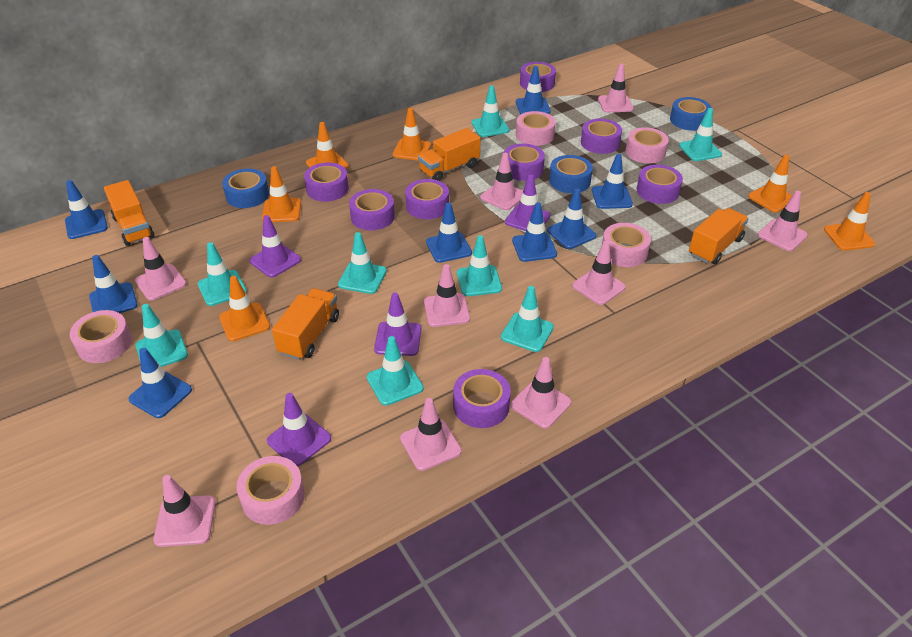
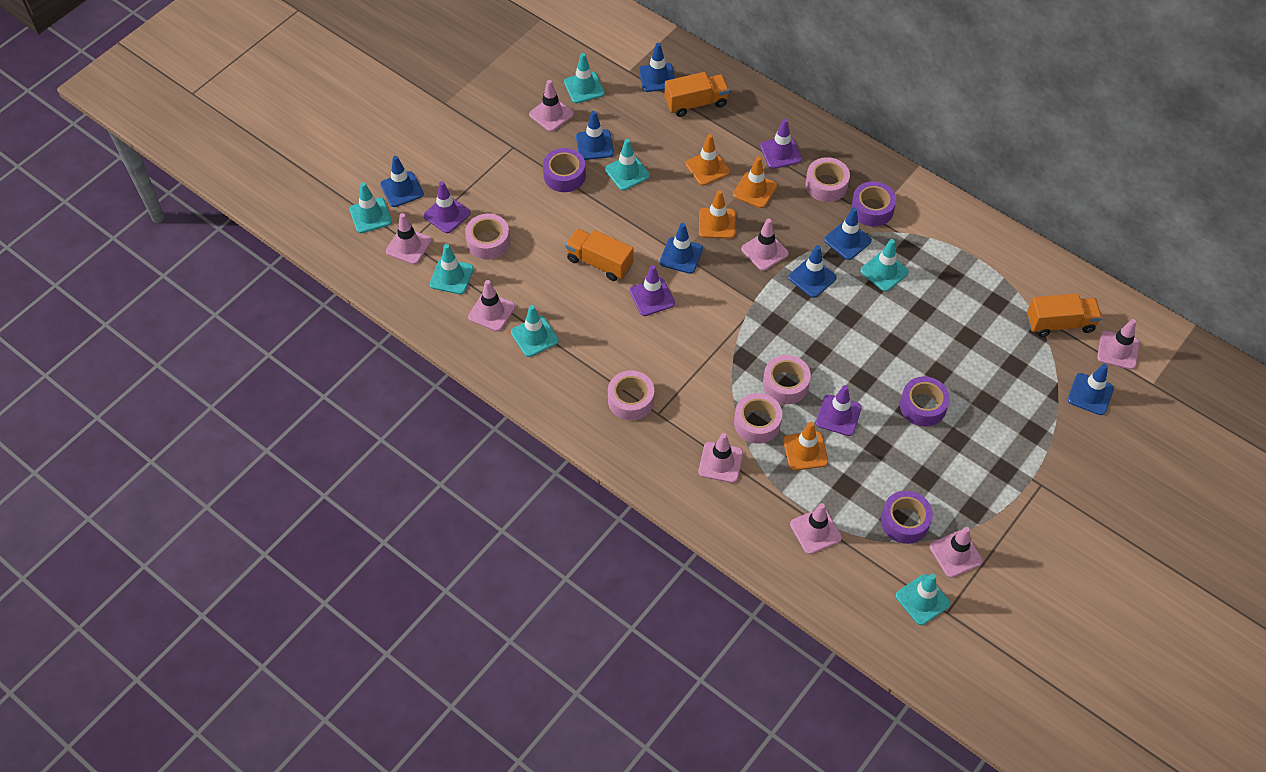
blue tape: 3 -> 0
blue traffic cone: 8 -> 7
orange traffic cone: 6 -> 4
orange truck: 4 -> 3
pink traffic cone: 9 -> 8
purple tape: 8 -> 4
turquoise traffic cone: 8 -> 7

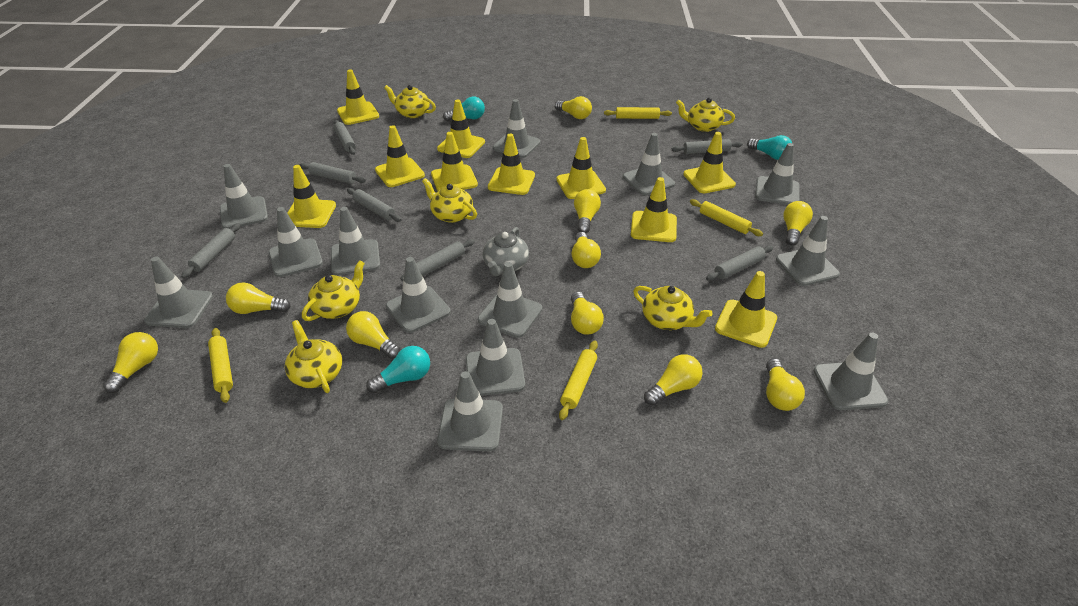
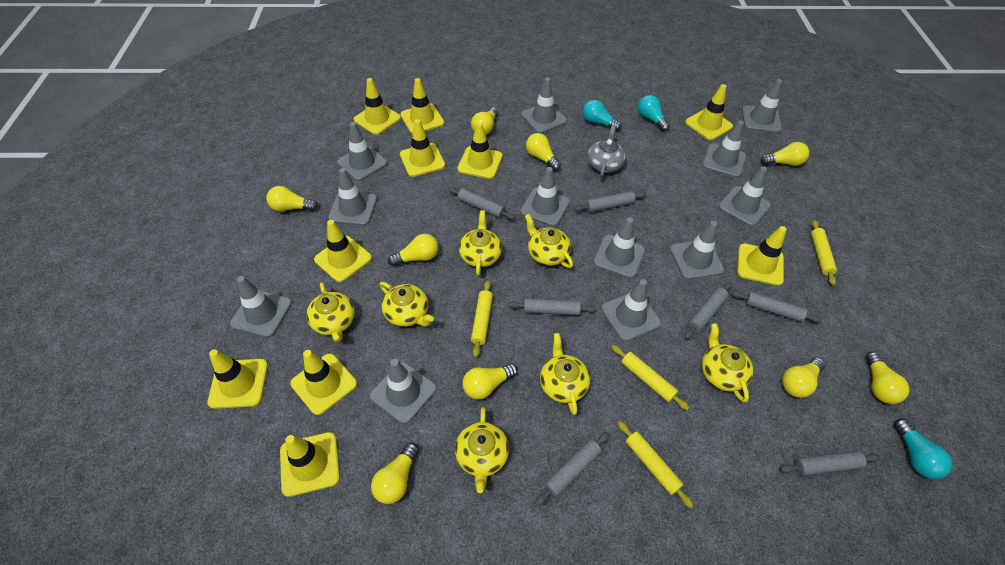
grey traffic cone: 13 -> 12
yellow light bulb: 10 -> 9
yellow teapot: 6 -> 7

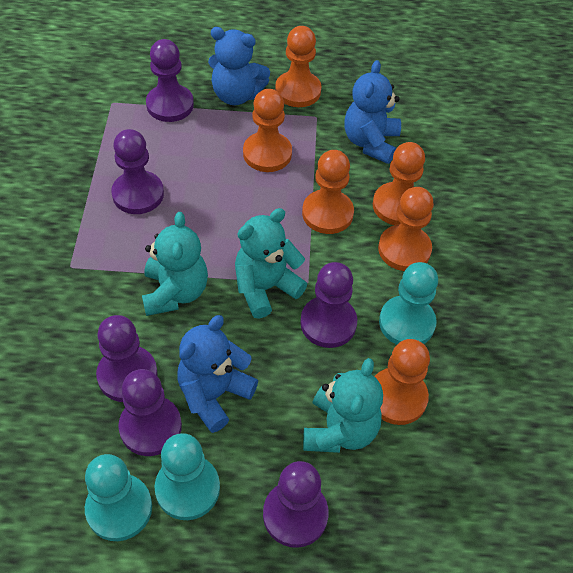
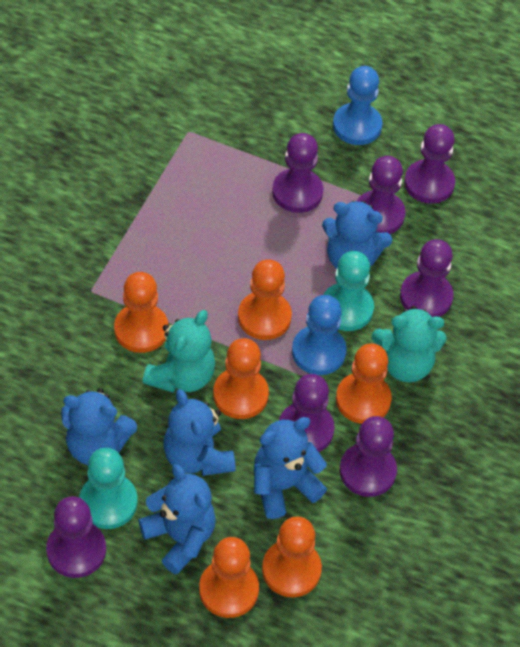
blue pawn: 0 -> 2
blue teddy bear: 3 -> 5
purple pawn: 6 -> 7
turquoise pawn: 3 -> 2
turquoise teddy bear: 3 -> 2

────

* WHAT IS EXPECTED
Could you write out the records again exactly, without any of their pictures?

* RESPONSE TO THE TASK
blue tape: 3 -> 0
blue traffic cone: 8 -> 7
orange traffic cone: 6 -> 4
orange truck: 4 -> 3
pink traffic cone: 9 -> 8
purple tape: 8 -> 4
turquoise traffic cone: 8 -> 7

grey traffic cone: 13 -> 12
yellow light bulb: 10 -> 9
yellow teapot: 6 -> 7

blue pawn: 0 -> 2
blue teddy bear: 3 -> 5
purple pawn: 6 -> 7
turquoise pawn: 3 -> 2
turquoise teddy bear: 3 -> 2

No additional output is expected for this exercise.